• INPUT MATERIAL
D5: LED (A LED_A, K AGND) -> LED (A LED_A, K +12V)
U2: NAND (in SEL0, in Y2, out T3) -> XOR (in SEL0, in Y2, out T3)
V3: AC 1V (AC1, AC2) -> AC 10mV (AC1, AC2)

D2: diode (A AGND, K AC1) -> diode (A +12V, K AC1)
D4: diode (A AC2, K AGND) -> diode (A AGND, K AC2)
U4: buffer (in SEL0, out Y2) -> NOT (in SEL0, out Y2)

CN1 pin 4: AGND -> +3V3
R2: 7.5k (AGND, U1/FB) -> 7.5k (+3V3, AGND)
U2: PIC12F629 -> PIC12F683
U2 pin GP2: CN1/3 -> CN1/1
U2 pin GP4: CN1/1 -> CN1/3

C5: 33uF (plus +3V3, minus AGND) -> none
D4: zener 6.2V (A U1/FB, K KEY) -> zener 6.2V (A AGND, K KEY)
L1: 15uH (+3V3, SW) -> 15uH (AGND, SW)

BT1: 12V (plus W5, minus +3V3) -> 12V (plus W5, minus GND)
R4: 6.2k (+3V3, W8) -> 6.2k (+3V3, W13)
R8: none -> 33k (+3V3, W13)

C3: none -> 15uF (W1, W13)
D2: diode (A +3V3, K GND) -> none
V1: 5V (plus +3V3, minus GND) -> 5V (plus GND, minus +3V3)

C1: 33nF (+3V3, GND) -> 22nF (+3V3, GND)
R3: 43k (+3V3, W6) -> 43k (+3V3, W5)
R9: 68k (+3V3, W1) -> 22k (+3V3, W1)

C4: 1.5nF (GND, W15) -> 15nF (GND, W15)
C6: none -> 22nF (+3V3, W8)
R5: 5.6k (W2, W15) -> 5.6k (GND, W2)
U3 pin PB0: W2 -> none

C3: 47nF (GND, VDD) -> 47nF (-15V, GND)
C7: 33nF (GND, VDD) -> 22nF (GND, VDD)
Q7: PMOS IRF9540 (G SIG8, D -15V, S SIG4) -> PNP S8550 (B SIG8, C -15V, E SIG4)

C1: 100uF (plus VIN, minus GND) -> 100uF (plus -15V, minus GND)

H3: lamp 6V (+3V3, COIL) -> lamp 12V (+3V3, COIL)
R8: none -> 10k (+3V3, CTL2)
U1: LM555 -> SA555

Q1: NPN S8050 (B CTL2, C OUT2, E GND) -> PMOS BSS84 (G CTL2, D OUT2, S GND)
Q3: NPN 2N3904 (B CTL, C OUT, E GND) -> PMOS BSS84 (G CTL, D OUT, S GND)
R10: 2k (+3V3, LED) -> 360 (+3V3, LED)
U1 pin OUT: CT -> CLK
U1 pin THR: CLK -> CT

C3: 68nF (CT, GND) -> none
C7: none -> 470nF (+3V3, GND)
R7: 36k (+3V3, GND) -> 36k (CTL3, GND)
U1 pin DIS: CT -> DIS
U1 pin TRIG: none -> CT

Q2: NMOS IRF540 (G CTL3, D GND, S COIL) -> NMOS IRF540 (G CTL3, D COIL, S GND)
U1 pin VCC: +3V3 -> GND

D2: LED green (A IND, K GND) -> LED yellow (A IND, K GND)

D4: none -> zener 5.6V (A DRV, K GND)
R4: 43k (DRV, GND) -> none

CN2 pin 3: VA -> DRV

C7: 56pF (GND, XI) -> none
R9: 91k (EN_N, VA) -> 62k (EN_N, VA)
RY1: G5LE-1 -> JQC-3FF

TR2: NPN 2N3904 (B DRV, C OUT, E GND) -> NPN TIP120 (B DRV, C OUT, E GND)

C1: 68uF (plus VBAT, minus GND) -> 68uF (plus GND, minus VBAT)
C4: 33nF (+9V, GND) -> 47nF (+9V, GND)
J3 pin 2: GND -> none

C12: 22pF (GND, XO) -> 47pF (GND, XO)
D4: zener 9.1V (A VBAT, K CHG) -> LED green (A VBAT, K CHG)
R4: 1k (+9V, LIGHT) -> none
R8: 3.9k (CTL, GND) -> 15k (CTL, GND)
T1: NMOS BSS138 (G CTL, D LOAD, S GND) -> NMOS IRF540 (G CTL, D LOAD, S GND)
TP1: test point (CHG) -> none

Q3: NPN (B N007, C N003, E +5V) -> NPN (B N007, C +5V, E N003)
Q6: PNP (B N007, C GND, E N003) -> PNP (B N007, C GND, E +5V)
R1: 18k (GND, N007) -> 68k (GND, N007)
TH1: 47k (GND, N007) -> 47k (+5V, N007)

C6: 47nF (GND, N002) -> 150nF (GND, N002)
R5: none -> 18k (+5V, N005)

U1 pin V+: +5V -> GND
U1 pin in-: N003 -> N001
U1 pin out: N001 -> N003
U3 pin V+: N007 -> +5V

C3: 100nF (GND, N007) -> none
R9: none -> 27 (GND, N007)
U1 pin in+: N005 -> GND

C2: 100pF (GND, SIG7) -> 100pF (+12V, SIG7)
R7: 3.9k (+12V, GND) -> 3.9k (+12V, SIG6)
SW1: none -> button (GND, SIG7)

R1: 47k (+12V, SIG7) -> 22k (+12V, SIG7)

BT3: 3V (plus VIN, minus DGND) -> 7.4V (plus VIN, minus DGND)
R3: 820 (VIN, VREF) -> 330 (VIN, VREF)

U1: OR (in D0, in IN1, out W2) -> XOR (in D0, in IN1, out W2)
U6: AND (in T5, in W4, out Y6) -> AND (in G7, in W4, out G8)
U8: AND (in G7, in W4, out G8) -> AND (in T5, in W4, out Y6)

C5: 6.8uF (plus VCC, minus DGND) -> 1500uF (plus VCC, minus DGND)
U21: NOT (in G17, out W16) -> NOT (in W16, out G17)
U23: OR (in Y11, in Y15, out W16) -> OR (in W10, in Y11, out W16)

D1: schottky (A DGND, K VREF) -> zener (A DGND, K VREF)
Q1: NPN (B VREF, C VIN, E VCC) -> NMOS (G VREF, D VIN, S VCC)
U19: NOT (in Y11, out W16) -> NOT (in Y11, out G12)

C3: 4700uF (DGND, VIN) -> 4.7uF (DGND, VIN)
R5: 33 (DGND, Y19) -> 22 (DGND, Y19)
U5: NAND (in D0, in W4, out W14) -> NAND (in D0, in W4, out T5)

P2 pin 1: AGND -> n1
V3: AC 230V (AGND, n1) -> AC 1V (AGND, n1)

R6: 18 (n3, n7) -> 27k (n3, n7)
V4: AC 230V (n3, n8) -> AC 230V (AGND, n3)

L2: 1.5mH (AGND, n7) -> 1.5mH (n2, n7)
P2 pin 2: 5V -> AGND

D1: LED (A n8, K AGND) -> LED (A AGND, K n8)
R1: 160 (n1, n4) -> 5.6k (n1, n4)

• EXERCISE INSTRUCTIONS
Each line with "minus" in it must be identified and copied from the material.

• OUTPUT FOR THIS EXERCISE
C5: 33uF (plus +3V3, minus AGND) -> none
BT1: 12V (plus W5, minus +3V3) -> 12V (plus W5, minus GND)
V1: 5V (plus +3V3, minus GND) -> 5V (plus GND, minus +3V3)
C1: 100uF (plus VIN, minus GND) -> 100uF (plus -15V, minus GND)
C1: 68uF (plus VBAT, minus GND) -> 68uF (plus GND, minus VBAT)
BT3: 3V (plus VIN, minus DGND) -> 7.4V (plus VIN, minus DGND)
C5: 6.8uF (plus VCC, minus DGND) -> 1500uF (plus VCC, minus DGND)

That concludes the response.